··· INFORMATION SUPPLIED

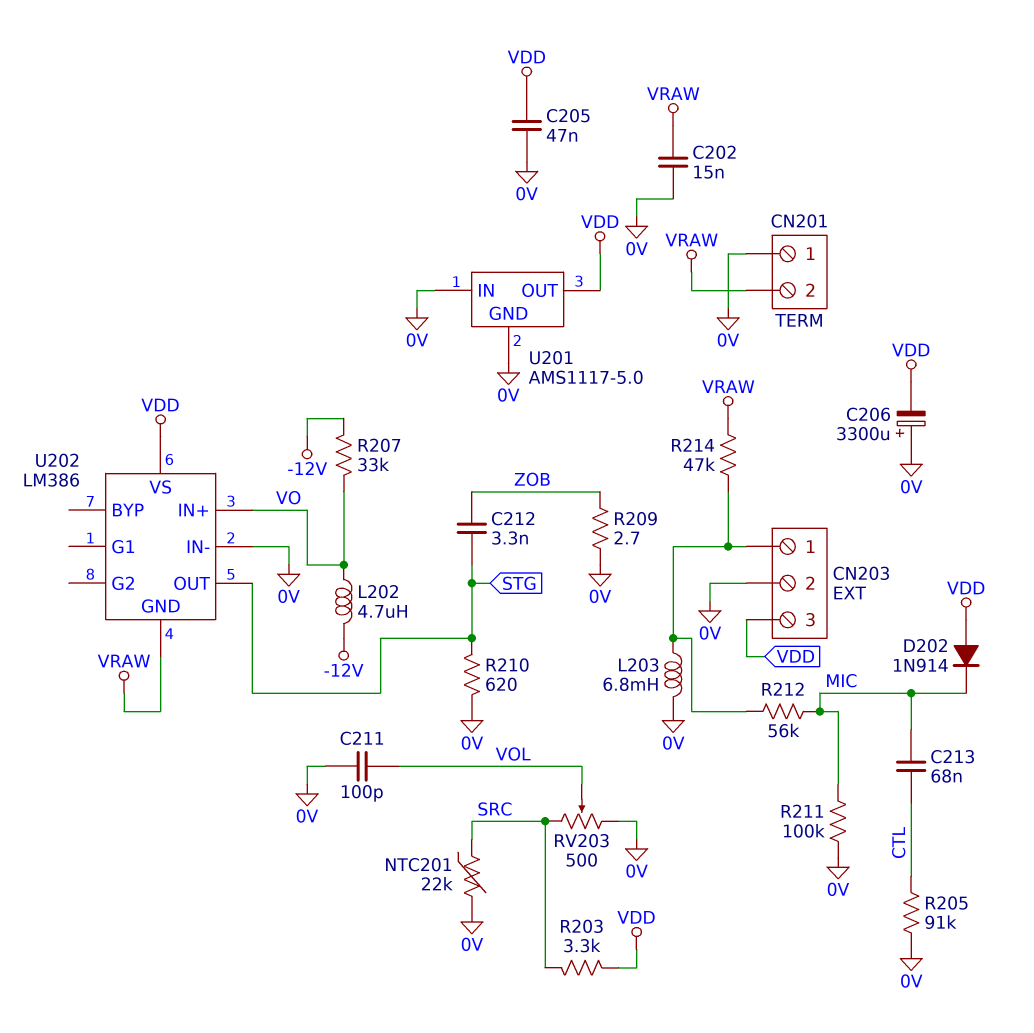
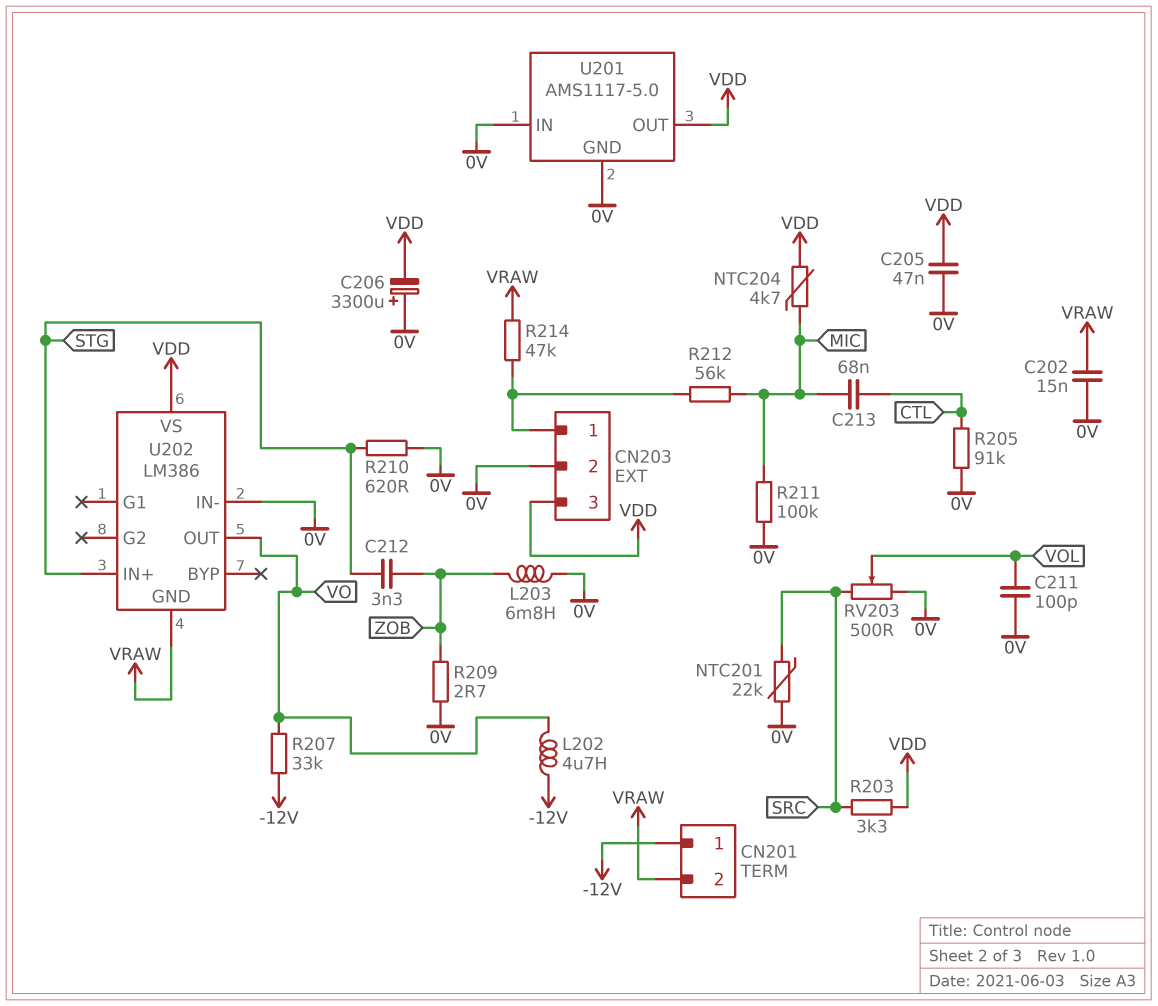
CN201 pin 1: 0V -> -12V
D202: diode 1N914 (A VDD, K MIC) -> none
L203: 6.8mH (0V, CN203/1) -> 6.8mH (0V, ZOB)
NTC204: none -> 4.7k (MIC, VDD)
U202 pin IN+: VO -> STG
U202 pin OUT: STG -> VO

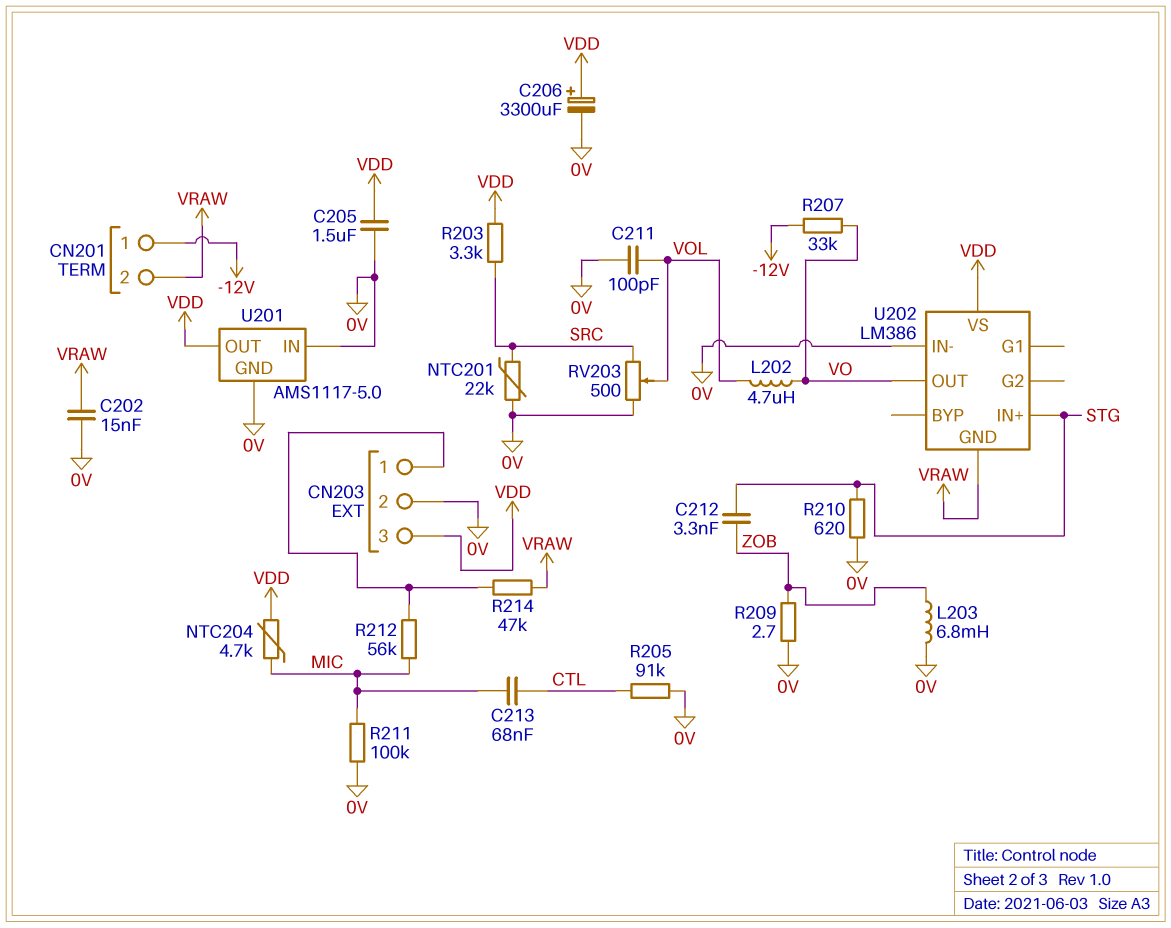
C205: 47nF (0V, VDD) -> 1.5uF (0V, VDD)
C206: 3300uF (plus 0V, minus VDD) -> 3300uF (plus VDD, minus 0V)
L202: 4.7uH (-12V, VO) -> 4.7uH (VO, VOL)

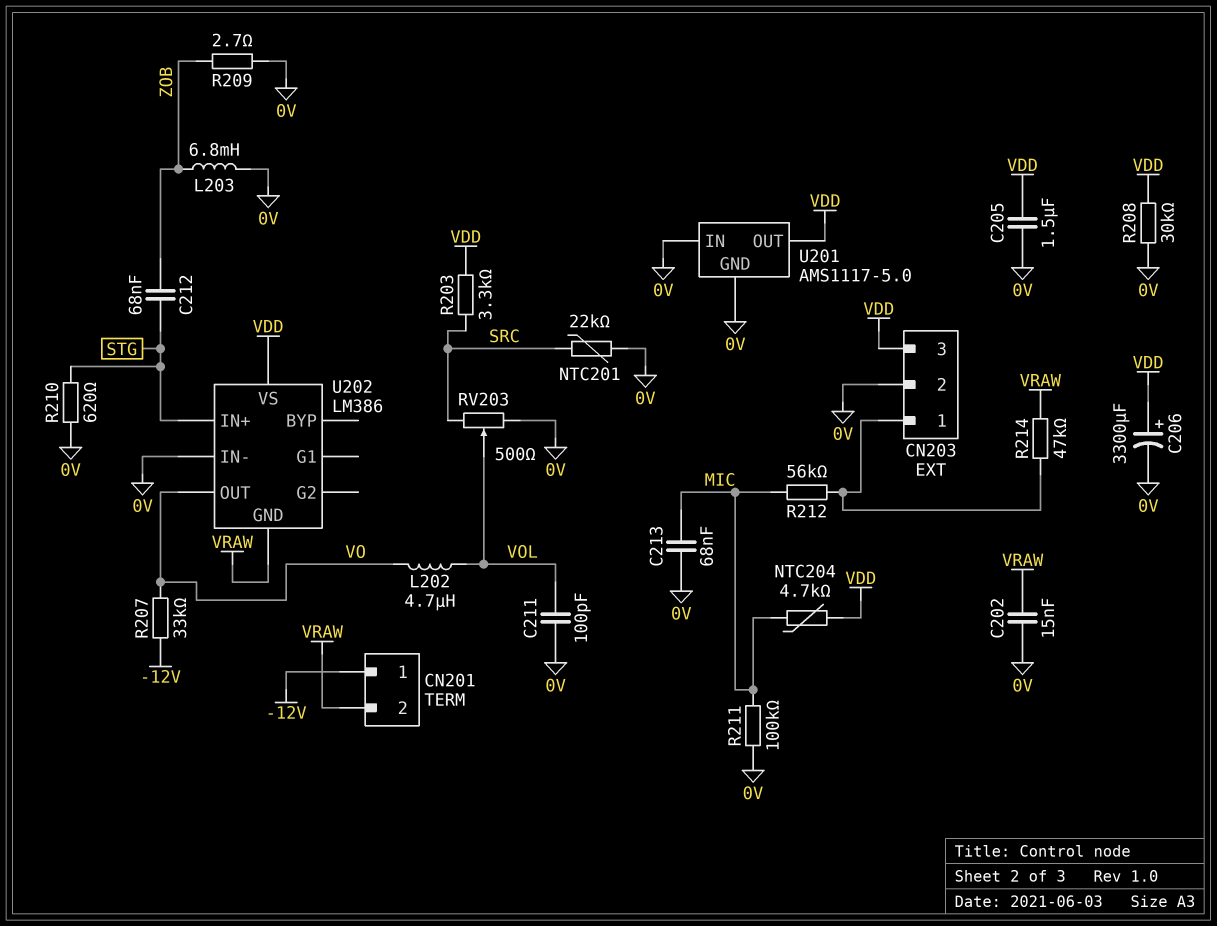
C212: 3.3nF (STG, ZOB) -> 68nF (STG, ZOB)
C213: 68nF (CTL, MIC) -> 68nF (0V, MIC)
R205: 91k (0V, CTL) -> none
R208: none -> 30k (0V, VDD)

······

Only lines with the word "none" go in the answer. Take them all from the entries above.

## [RESPONSE BELOW]
D202: diode 1N914 (A VDD, K MIC) -> none
NTC204: none -> 4.7k (MIC, VDD)
R205: 91k (0V, CTL) -> none
R208: none -> 30k (0V, VDD)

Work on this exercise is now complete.